> _TASK DATA_:
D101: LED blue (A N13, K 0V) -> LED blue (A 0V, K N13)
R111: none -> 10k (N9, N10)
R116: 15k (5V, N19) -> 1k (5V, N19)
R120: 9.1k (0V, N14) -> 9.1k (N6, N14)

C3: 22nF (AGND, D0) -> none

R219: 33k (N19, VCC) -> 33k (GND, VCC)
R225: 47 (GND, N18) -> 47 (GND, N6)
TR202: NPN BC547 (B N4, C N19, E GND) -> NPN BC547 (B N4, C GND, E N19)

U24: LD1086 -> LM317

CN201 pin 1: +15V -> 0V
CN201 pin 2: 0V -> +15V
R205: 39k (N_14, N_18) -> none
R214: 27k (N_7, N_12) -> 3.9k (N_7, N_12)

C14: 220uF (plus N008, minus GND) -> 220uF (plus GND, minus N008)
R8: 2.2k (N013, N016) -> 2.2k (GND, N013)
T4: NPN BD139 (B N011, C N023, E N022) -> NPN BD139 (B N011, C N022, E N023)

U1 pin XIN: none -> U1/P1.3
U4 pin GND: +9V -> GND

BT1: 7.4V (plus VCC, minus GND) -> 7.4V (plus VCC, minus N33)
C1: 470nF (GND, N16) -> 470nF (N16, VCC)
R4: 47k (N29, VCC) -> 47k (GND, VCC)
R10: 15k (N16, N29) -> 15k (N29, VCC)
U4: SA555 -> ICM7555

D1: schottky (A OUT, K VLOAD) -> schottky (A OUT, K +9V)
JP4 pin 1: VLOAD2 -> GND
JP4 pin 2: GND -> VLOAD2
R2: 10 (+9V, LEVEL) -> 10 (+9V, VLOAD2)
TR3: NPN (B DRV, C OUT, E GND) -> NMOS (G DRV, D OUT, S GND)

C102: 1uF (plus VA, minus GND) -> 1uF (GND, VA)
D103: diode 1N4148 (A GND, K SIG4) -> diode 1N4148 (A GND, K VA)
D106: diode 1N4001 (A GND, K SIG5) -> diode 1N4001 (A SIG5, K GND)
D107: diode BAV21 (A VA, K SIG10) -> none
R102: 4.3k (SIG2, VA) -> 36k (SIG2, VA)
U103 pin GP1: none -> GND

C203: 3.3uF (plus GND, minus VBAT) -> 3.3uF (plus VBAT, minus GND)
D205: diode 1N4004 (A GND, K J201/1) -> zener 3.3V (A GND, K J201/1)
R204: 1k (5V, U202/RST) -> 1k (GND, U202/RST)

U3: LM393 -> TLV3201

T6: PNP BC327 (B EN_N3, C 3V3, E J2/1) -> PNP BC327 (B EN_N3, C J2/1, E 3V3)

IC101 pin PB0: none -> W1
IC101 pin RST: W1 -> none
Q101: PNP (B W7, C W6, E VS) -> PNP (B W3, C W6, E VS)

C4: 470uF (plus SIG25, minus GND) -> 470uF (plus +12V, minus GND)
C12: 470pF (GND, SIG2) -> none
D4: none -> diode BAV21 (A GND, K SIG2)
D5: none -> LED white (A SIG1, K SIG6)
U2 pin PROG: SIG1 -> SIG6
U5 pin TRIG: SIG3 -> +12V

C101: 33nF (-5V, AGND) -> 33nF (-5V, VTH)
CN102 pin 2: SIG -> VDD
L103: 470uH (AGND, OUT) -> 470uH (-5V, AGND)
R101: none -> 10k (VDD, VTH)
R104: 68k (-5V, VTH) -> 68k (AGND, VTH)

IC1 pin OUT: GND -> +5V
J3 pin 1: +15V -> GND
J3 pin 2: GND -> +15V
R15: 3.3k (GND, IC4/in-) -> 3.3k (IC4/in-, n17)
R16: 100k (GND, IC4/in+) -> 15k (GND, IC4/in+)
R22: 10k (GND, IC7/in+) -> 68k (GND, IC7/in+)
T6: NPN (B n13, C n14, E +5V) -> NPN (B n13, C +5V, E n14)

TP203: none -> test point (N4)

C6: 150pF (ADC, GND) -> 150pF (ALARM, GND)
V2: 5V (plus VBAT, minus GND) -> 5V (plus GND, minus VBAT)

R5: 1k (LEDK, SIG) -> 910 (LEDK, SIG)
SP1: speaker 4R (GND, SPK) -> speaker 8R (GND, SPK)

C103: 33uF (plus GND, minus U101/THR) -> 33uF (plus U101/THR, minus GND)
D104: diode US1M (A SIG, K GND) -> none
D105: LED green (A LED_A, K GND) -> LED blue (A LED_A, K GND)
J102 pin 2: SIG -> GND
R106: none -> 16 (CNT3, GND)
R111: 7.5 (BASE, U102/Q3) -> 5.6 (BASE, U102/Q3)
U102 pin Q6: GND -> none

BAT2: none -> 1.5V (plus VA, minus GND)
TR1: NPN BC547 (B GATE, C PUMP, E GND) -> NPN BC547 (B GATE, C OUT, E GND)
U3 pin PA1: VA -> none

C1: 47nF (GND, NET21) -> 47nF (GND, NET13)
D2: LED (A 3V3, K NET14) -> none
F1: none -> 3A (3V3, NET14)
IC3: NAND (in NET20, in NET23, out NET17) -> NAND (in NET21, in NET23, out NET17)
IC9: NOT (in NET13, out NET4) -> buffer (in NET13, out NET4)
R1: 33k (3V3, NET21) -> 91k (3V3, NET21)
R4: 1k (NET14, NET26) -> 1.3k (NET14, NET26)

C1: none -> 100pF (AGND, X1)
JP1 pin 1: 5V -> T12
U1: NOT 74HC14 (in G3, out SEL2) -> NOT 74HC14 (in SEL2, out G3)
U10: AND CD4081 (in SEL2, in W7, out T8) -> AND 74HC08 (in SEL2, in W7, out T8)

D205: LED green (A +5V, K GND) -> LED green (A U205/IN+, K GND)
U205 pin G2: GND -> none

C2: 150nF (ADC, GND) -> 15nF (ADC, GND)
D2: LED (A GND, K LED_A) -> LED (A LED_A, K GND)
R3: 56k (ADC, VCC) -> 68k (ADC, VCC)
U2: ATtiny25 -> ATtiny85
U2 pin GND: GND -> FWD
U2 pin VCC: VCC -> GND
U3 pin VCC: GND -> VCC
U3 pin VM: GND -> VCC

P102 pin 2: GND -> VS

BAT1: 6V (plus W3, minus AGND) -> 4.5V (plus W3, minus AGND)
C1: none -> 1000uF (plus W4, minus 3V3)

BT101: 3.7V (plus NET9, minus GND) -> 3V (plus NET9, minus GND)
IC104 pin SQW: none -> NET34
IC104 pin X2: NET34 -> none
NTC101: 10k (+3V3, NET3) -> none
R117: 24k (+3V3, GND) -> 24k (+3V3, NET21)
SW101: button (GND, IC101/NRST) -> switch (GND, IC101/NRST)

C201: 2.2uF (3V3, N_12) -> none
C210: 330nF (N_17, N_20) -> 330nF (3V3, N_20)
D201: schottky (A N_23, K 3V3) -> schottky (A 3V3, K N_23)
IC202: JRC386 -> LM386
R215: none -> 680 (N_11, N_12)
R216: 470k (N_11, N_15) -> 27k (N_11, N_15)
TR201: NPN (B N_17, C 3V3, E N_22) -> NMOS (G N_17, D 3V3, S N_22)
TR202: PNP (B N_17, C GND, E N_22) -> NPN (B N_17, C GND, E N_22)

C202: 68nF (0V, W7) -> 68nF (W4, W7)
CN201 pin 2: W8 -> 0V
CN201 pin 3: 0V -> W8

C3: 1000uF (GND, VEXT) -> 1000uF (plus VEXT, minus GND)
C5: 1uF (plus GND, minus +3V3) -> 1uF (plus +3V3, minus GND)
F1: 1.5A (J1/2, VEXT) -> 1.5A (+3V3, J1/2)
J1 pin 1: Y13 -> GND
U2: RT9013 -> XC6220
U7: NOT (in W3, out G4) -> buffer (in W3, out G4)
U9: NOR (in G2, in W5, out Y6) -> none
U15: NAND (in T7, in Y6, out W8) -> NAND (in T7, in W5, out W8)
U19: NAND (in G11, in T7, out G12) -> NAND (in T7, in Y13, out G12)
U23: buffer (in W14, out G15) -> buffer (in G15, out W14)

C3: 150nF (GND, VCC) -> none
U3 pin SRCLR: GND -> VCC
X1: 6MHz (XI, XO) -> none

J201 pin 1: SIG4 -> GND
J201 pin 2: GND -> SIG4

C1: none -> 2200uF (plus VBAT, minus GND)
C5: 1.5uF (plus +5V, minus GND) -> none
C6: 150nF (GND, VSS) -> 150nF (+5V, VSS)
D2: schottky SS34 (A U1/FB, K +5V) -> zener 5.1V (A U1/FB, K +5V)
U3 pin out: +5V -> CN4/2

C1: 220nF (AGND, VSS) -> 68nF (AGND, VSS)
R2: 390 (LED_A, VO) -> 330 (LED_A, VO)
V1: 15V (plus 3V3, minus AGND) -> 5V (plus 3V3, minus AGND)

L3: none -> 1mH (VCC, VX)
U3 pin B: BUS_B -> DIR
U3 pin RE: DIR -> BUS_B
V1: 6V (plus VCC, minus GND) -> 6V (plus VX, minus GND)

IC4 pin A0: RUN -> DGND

> _EXERCISE DETAILS_: Pick out and copy the lines of the entries that hold the string "NAND".

> _ANSWER SPACE_:
IC3: NAND (in NET20, in NET23, out NET17) -> NAND (in NET21, in NET23, out NET17)
U15: NAND (in T7, in Y6, out W8) -> NAND (in T7, in W5, out W8)
U19: NAND (in G11, in T7, out G12) -> NAND (in T7, in Y13, out G12)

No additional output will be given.